Task directions: Find every line in the records below that contains the string "kern" and copy each one in full. Matching is case-sensitive.

Supplied records:
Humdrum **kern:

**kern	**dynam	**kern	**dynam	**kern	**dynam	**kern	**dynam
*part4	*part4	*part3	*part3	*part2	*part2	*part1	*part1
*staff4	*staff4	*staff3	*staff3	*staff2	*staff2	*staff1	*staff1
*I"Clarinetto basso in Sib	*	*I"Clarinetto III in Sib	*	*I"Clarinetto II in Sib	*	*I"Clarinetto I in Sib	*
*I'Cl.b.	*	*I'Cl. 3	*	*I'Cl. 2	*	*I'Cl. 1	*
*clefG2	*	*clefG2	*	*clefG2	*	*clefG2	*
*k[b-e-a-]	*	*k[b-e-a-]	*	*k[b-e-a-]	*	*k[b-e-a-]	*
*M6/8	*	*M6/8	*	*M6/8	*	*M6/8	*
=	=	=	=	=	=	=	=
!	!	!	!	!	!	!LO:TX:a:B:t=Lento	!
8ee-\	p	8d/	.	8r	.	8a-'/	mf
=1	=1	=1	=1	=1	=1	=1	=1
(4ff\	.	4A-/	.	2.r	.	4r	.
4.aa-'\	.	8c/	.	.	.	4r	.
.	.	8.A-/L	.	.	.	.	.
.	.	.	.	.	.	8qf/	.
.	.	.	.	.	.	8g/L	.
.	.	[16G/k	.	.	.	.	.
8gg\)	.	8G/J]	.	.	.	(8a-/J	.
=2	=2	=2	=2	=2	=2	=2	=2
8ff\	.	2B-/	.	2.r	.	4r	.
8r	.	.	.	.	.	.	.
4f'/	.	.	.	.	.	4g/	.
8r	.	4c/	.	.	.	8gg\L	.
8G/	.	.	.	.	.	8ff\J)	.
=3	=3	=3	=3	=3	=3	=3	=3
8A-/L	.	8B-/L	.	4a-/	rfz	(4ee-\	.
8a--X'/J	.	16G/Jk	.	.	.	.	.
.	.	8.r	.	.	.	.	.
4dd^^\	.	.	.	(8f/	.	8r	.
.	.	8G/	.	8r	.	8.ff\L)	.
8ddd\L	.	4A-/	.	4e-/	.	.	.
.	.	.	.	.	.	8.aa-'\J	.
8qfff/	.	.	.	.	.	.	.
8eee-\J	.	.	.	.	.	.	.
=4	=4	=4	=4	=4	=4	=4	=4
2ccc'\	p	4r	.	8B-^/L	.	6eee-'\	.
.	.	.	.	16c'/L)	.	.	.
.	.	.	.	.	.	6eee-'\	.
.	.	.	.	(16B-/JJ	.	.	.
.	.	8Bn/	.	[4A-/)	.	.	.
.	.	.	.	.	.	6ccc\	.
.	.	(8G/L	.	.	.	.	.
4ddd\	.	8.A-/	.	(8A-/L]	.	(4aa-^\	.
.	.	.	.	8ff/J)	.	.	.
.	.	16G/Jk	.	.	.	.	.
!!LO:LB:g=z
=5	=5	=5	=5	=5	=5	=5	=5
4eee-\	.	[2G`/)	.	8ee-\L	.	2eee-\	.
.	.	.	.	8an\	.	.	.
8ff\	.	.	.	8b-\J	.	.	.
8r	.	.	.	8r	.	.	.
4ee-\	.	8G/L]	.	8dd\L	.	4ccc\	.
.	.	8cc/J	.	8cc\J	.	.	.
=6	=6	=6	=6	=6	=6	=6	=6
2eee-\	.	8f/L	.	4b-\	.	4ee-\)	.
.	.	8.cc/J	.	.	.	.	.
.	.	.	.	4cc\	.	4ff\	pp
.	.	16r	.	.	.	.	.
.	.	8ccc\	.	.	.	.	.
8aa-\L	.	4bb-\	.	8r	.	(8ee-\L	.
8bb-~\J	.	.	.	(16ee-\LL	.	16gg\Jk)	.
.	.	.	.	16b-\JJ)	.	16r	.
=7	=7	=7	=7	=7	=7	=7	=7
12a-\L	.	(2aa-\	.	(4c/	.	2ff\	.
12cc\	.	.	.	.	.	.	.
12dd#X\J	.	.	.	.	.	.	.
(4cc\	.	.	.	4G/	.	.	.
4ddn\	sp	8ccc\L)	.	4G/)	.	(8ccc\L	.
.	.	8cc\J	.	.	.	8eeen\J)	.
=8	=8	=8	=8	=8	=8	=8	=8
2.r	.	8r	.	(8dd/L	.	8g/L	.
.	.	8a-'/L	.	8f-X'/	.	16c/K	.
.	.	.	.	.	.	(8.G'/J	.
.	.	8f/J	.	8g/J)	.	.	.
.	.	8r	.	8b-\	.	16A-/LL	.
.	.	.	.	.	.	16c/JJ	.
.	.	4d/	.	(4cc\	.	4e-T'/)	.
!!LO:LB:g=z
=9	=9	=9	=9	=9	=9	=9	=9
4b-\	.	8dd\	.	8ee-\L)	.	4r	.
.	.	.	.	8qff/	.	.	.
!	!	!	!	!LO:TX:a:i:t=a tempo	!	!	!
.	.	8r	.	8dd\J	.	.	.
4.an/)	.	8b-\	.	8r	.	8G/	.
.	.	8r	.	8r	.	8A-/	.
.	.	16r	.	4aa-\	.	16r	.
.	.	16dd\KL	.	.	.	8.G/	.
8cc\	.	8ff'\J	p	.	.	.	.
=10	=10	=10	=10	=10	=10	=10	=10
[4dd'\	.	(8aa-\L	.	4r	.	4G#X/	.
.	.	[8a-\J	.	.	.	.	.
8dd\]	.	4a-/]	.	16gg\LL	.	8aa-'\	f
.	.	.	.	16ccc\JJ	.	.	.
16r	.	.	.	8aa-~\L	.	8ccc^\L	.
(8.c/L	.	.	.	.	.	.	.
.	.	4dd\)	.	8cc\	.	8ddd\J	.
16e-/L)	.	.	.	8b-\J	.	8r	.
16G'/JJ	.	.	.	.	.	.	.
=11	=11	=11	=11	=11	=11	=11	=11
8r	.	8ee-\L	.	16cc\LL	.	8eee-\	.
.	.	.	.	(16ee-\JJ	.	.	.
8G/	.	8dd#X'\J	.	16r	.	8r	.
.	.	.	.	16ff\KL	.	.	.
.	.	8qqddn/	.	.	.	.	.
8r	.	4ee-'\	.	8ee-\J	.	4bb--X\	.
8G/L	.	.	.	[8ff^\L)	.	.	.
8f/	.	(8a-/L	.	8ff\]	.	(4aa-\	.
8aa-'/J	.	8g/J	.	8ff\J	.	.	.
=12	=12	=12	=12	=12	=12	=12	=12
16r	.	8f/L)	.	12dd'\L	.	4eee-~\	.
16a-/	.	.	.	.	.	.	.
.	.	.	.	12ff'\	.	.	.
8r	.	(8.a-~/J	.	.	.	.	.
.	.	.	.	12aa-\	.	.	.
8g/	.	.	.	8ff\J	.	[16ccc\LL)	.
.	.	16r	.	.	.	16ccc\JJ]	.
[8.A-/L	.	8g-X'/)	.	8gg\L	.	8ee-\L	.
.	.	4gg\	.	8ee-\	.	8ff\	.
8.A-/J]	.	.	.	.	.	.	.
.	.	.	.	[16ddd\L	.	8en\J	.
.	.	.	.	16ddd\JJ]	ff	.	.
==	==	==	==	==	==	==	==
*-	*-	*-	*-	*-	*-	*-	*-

Answer for the task:
Humdrum **kern:
**kern	**dynam	**kern	**dynam	**kern	**dynam	**kern	**dynam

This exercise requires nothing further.